- **WHAT TO DO**: Among the lines below, count those containing the word "view". Give the number only.

- **DATA**:

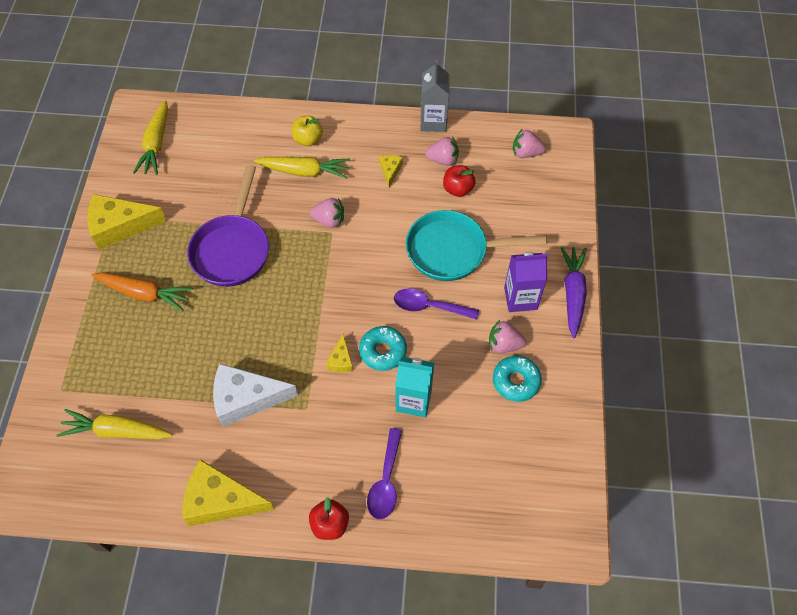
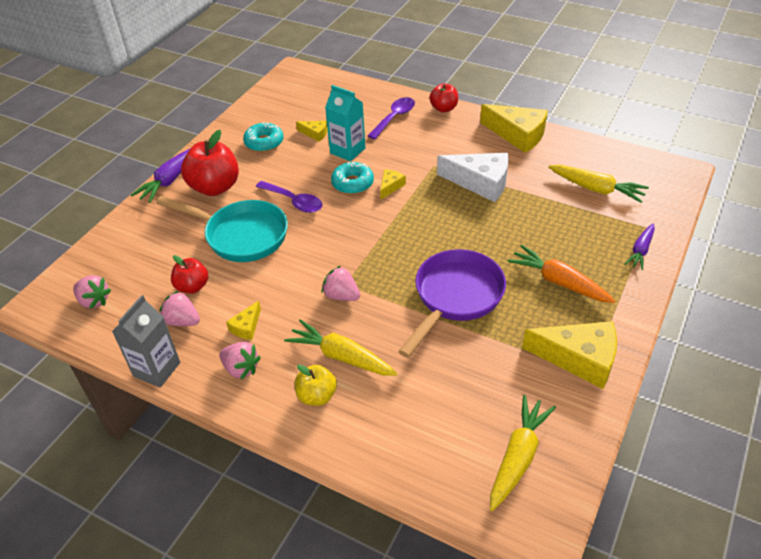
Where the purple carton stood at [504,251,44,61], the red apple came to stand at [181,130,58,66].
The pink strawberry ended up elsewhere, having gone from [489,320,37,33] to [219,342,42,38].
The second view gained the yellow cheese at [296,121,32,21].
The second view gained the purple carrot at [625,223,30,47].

- **TASK SOLUTION**: 2